▸ Required action
Only the lines from the one with "D3: none -> diode 1N914 (A VS, K ISO_E)" to the end of the data, both ends included, should be output, exactly as they stand and without pictures.

▸ Data records
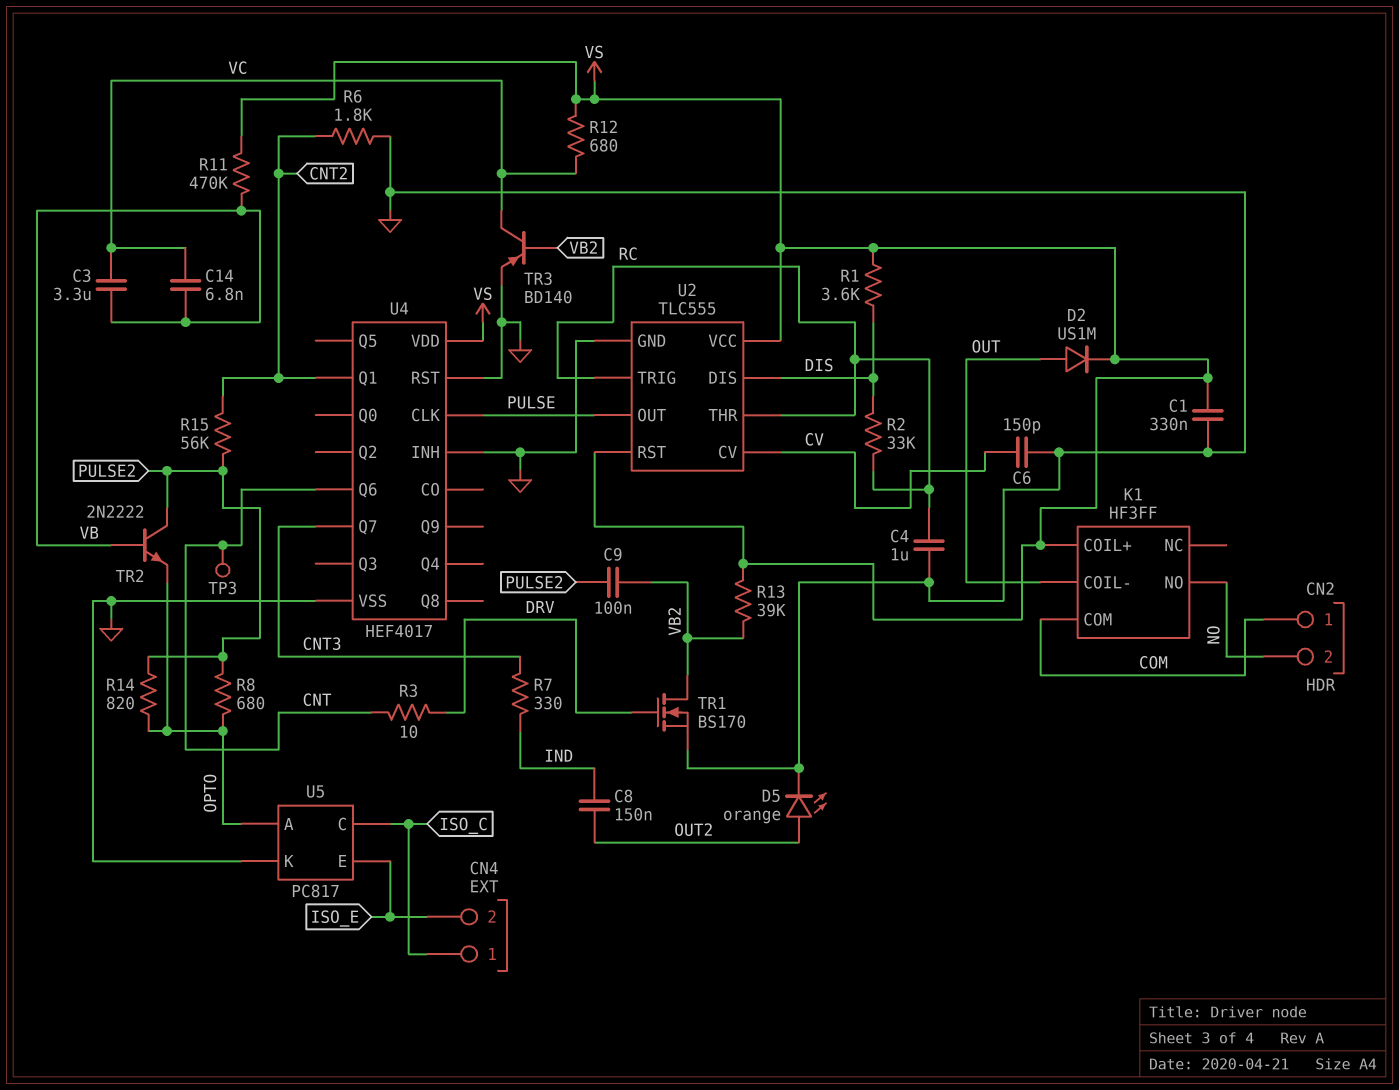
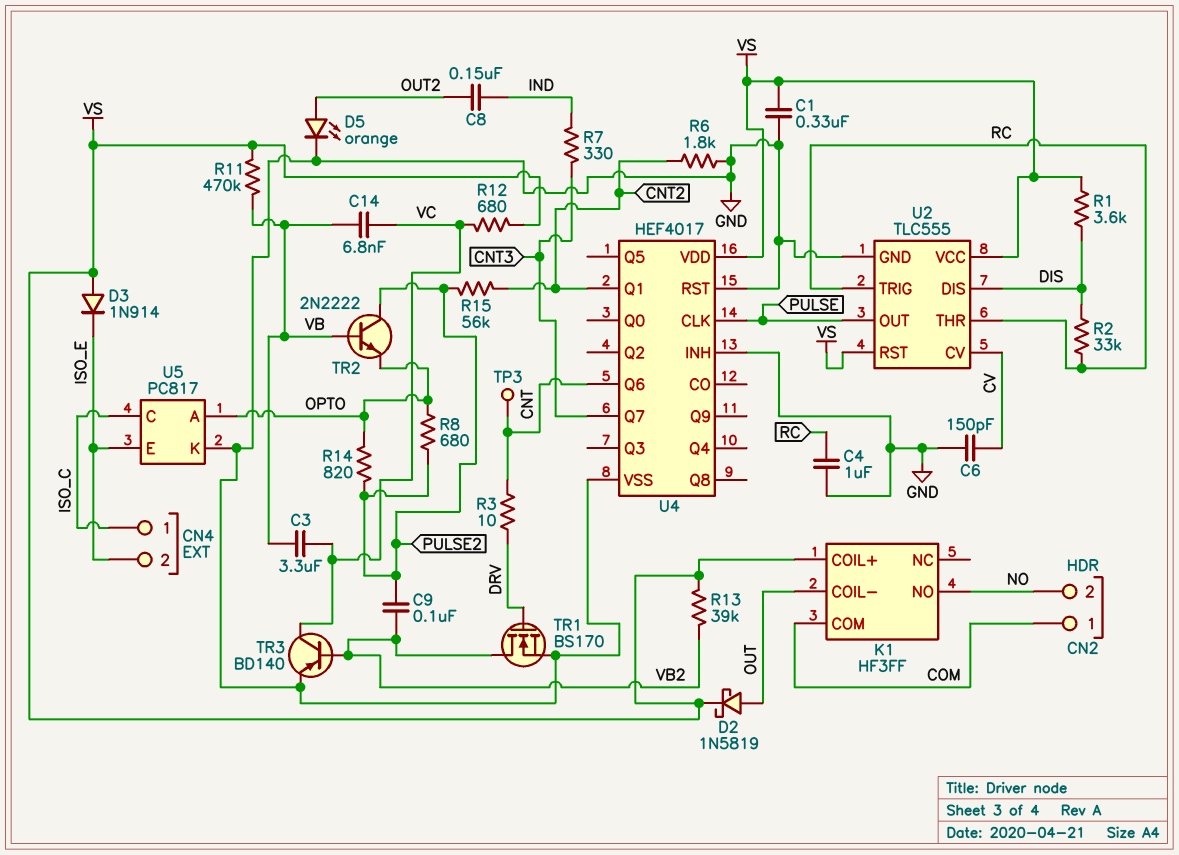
D2: diode US1M (A OUT, K VS) -> schottky 1N5819 (A OUT, K VS)
D3: none -> diode 1N914 (A VS, K ISO_E)

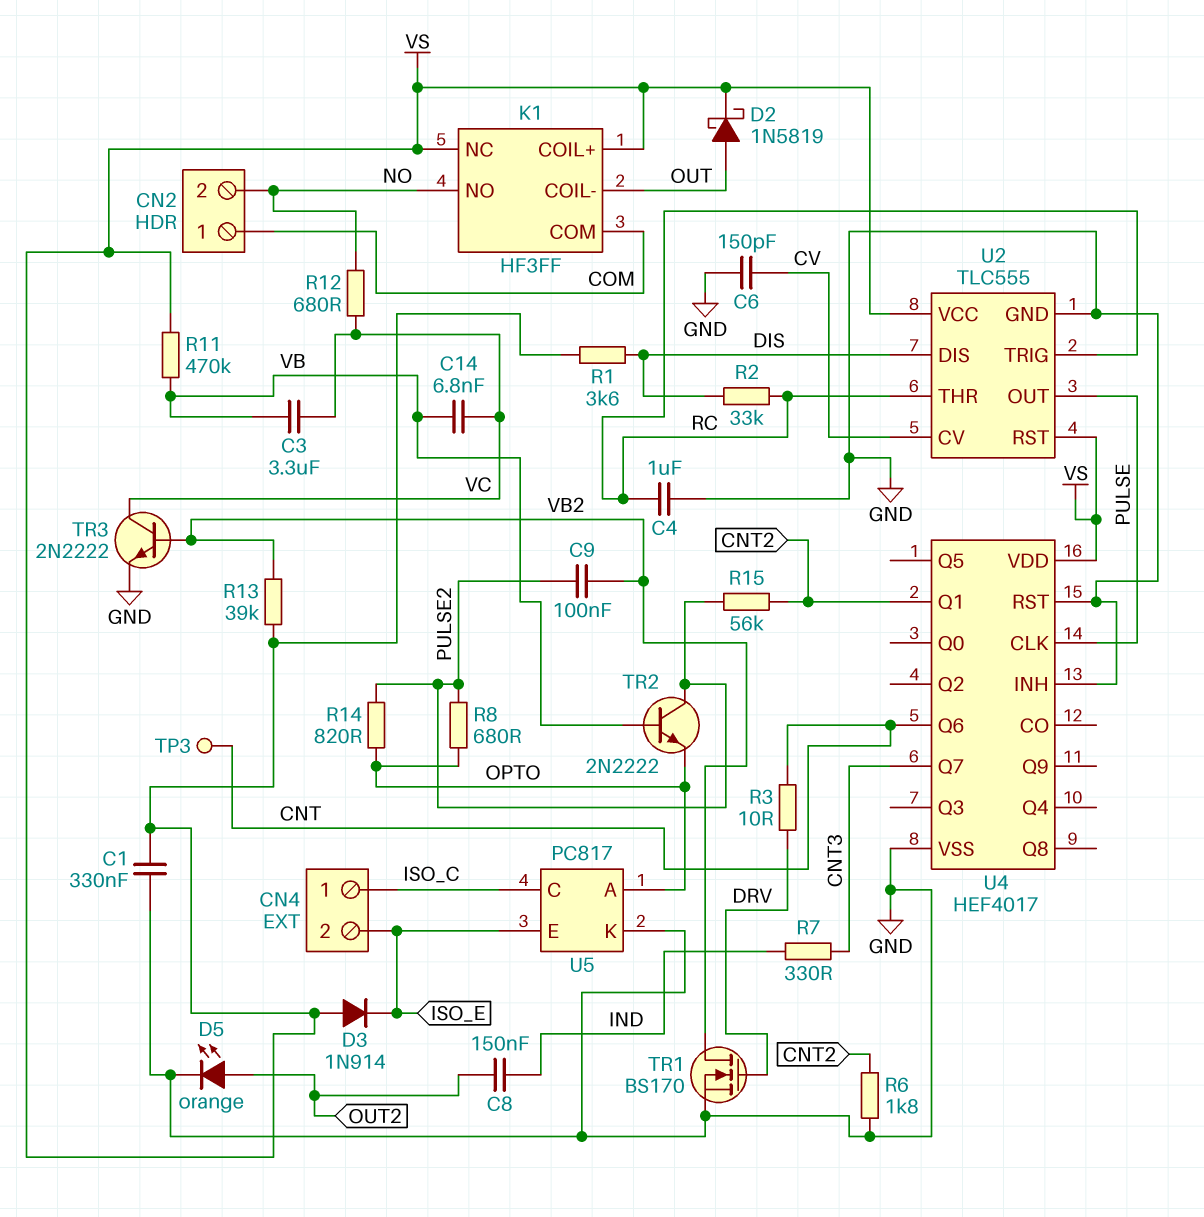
K1 pin NC: none -> VS
R12: 680 (VC, VS) -> 680 (NO, VC)
TR3: PNP BD140 (B VB2, C VC, E GND) -> NPN 2N2222 (B VB2, C VC, E GND)

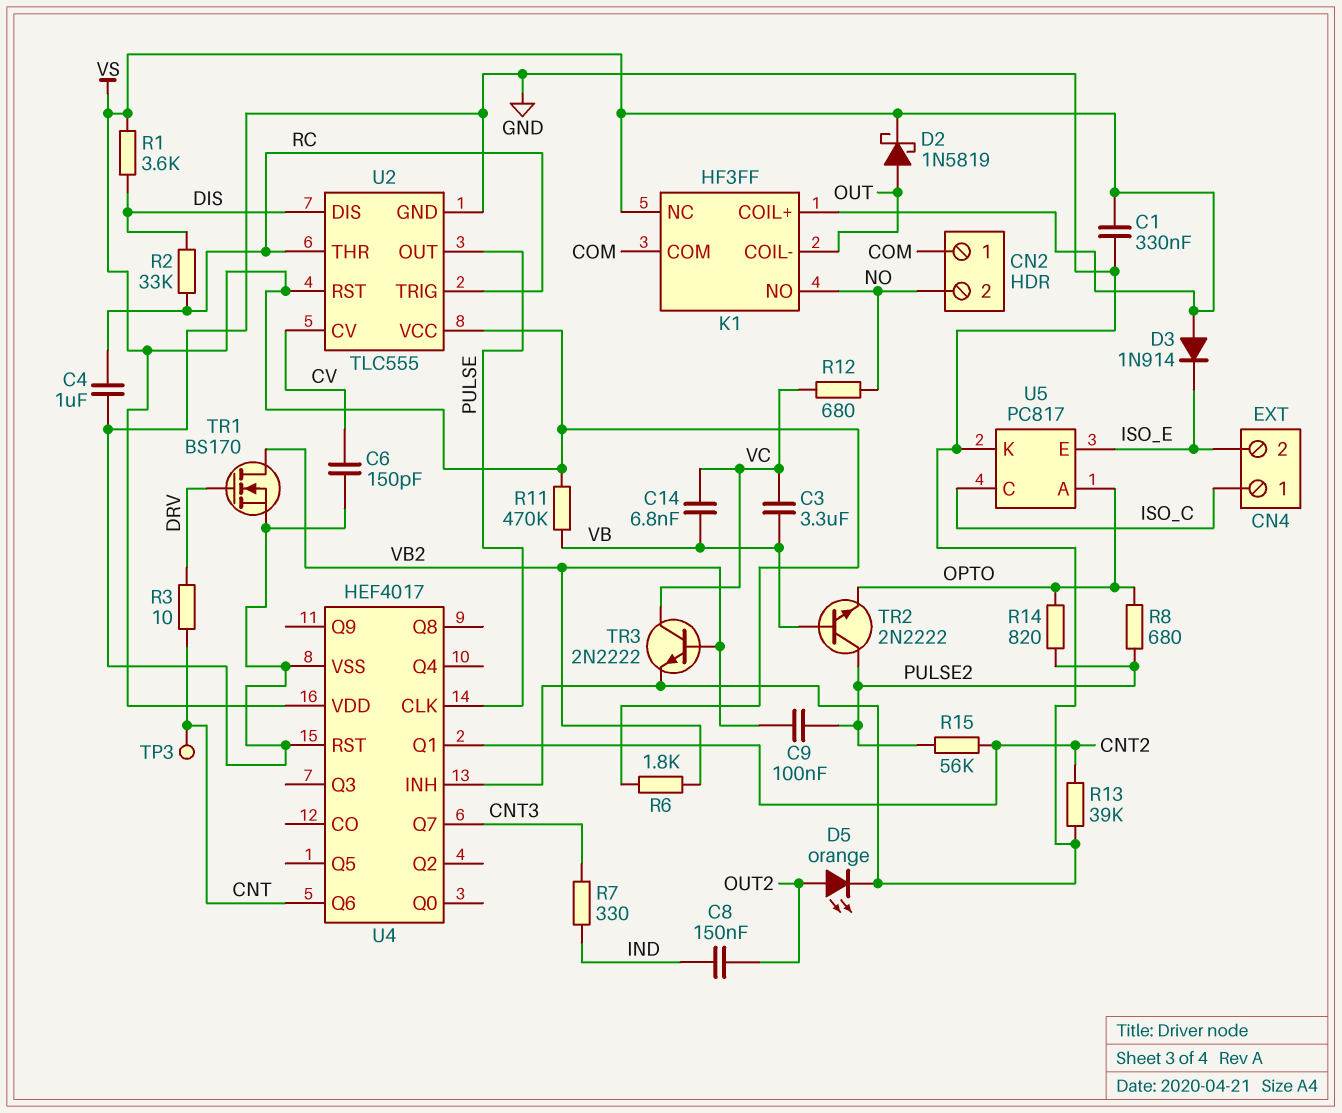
R6: 1.8k (CNT2, GND) -> 1.8k (VB2, VS)
R13: 39k (VB2, VS) -> 39k (CNT2, GND)

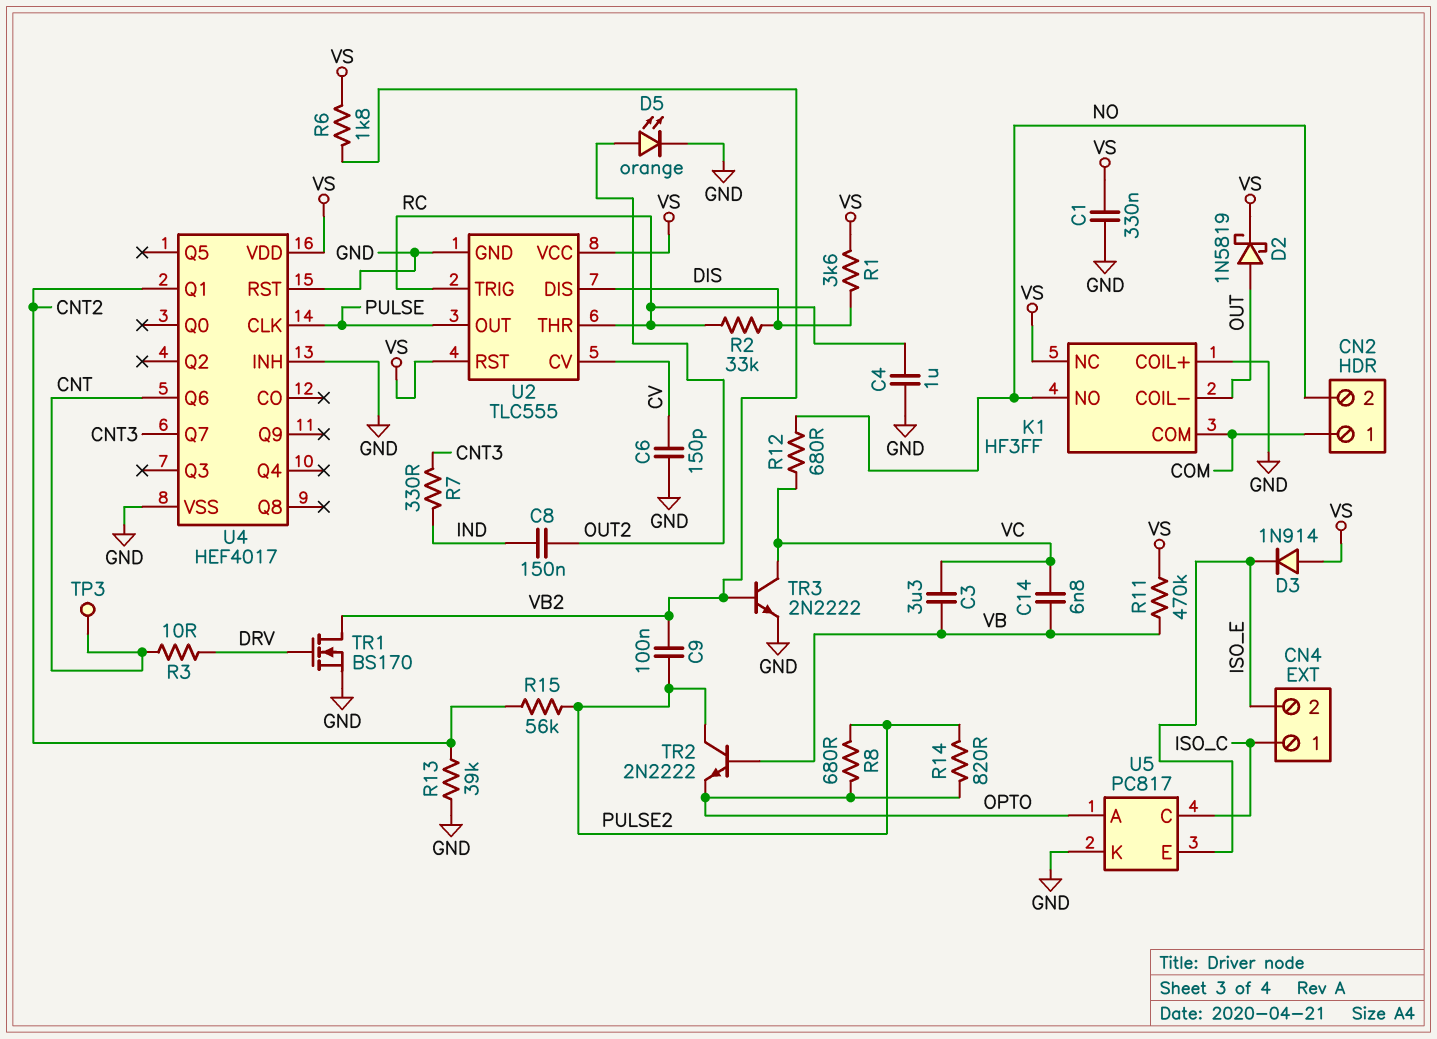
K1 pin COIL+: VS -> GND

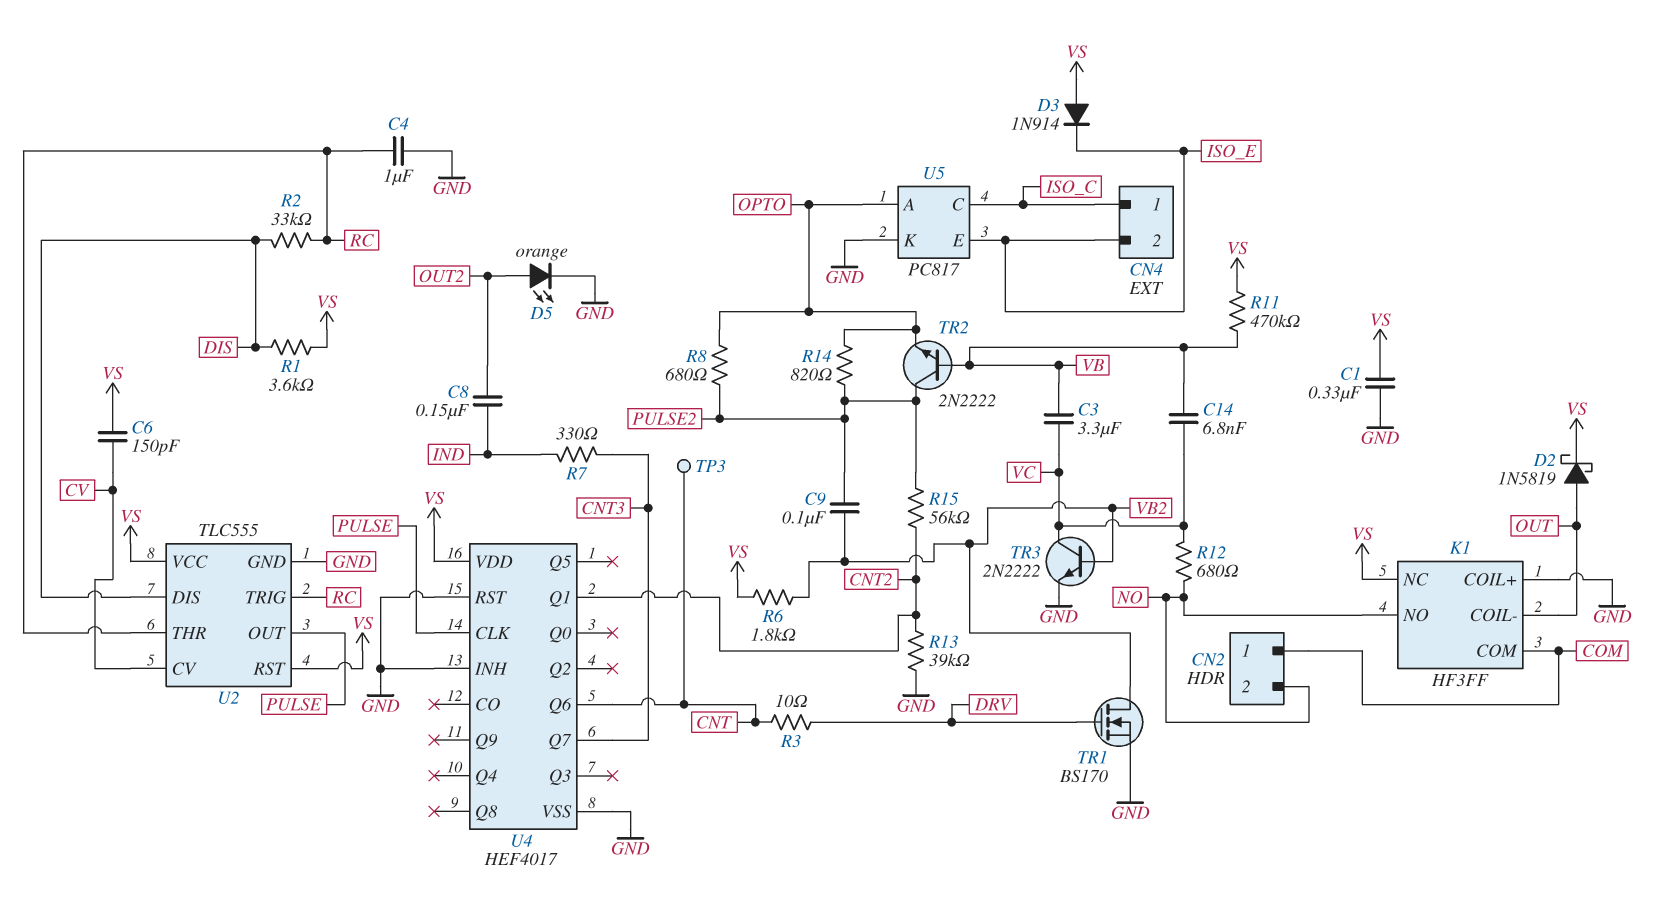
C6: 150pF (CV, GND) -> 150pF (CV, VS)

▸ Response
D3: none -> diode 1N914 (A VS, K ISO_E)

K1 pin NC: none -> VS
R12: 680 (VC, VS) -> 680 (NO, VC)
TR3: PNP BD140 (B VB2, C VC, E GND) -> NPN 2N2222 (B VB2, C VC, E GND)

R6: 1.8k (CNT2, GND) -> 1.8k (VB2, VS)
R13: 39k (VB2, VS) -> 39k (CNT2, GND)

K1 pin COIL+: VS -> GND

C6: 150pF (CV, GND) -> 150pF (CV, VS)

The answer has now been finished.